[START OF Records for the task]

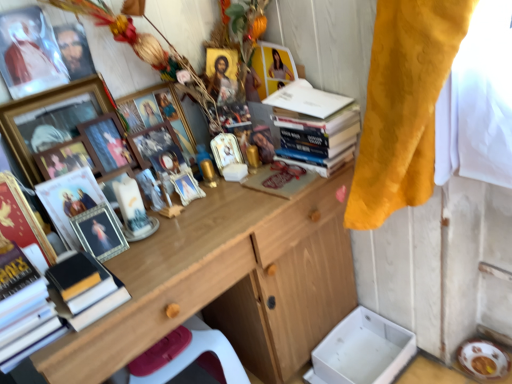
At what (x,y) coordinates should I click in order to perform the action: click on vacant space to the right of matte gold picture frame at left, the first magazine when ordered from left to right. Please return your answer as a coordinate pair (x, y). This screenshot has width=512, height=384. Looking at the image, I should click on point(164,233).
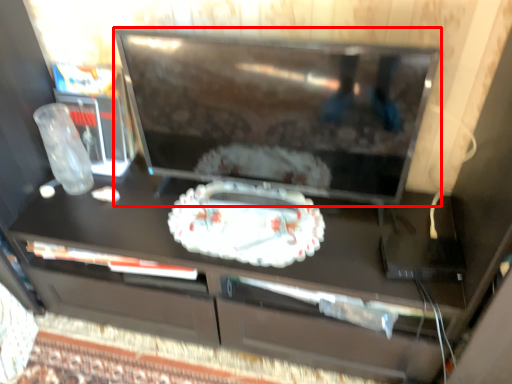
Question: Observing the image, what is the correct spatial positioning of television (annotated by the red box) in reference to cake?

Choices:
 (A) left
 (B) right

Answer: (B)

[END OF Records for the task]

Reproduce the listing above word for word, omitting the pictures.

• _Exercise response_:
At what (x,y) coordinates should I click in order to perform the action: click on vacant space to the right of matte gold picture frame at left, the first magazine when ordered from left to right. Please return your answer as a coordinate pair (x, y). This screenshot has width=512, height=384. Looking at the image, I should click on point(164,233).
Question: Observing the image, what is the correct spatial positioning of television (annotated by the red box) in reference to cake?

Choices:
 (A) left
 (B) right

Answer: (B)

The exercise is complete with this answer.